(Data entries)

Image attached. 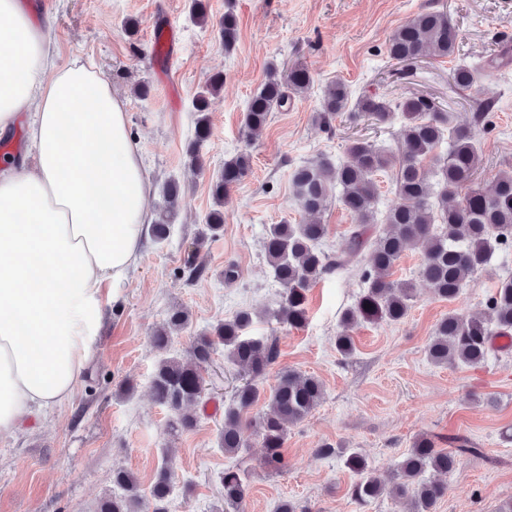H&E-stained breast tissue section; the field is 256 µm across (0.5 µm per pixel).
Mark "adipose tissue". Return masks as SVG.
I'll return each mask as SVG.
<instances>
[{
    "mask_svg": "<svg viewBox=\"0 0 512 512\" xmlns=\"http://www.w3.org/2000/svg\"><path fill=\"white\" fill-rule=\"evenodd\" d=\"M28 114L31 164L0 159V438L68 403L106 284L136 265L149 180L111 85L59 66L18 0H0V134Z\"/></svg>",
    "mask_w": 512,
    "mask_h": 512,
    "instance_id": "obj_1",
    "label": "adipose tissue"
}]
</instances>
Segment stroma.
Returning a JSON list of instances; mask_svg holds the SVG:
<instances>
[{"label":"stroma","instance_id":"35a3bbf8","mask_svg":"<svg viewBox=\"0 0 512 512\" xmlns=\"http://www.w3.org/2000/svg\"><path fill=\"white\" fill-rule=\"evenodd\" d=\"M42 2L29 0L28 9L51 37L60 64L94 65L124 98L152 184L149 212L162 205L167 181L180 183L181 196L170 237H145L137 267L114 286L115 299L105 306L72 400L0 439V512H95L112 493L115 469L133 471L149 489L167 448L176 451L172 512H213L218 477L233 463L220 434L238 373L216 350L204 367L205 397L190 409L196 427L176 439L168 435L171 412L151 394L161 357L152 335L175 307L186 310L190 322L172 339L171 353L185 354L197 337L247 308L256 313L249 335L277 337L279 367L324 384L320 404L288 432L283 471L263 467L261 439L246 430L245 463L253 473L246 512H277L285 499L301 512H361L347 494L354 476L343 452L363 453L377 474L388 477L423 433L448 451L460 437L476 448L445 475L448 493L436 512H495L499 502L512 499V349L493 350L477 366H438L427 354L429 338L449 310L484 311L499 279L512 276V250L476 274L454 302L437 298L420 278L421 250L406 251L394 277L414 286L407 318L355 327V349L345 357L335 339L344 310L365 287L359 270L317 281L309 293V320L295 329L273 316L282 288L263 249L269 225L304 218L291 185L296 168L348 163L346 146L354 138L397 145L396 127L364 117L341 115L330 125L317 124L326 85L340 79L353 96L393 101L425 95L454 112L458 124H469L477 96L453 86L458 59L424 56L400 63L389 58L388 40L421 9H441L457 30L460 59L484 61L512 46V0H206L204 26L191 21L189 0H51L47 15ZM229 9L238 17L239 39L228 51L219 23ZM161 25L176 33L164 82L153 59ZM297 63L309 70L311 86L272 112L262 135L250 137L243 114L269 66L285 70ZM215 72L223 73L224 87L212 100V134L201 149V166L192 169L184 152L194 135L193 101ZM143 83L150 87L145 98L135 92ZM490 95L495 108L480 133L478 177L484 181L512 166V65L496 73ZM241 152L250 154L251 170L225 199L223 233L207 238L211 180L225 159ZM192 252L204 267L196 279L185 269ZM231 263L239 277L228 283L224 268ZM326 444L327 455L321 452Z\"/></svg>","mask_w":512,"mask_h":512}]
</instances>
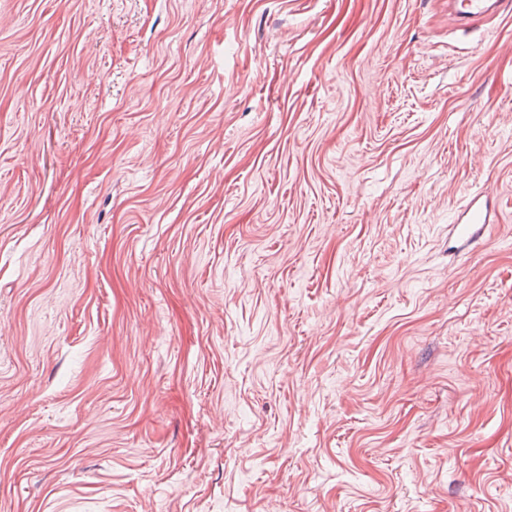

### [WHAT TO DO]
Copy each line of the preceding data that contains the string "adipose".

### [TASK OUTPUT]
Mark "adipose tissue". Return masks as SVG.
    "label": "adipose tissue"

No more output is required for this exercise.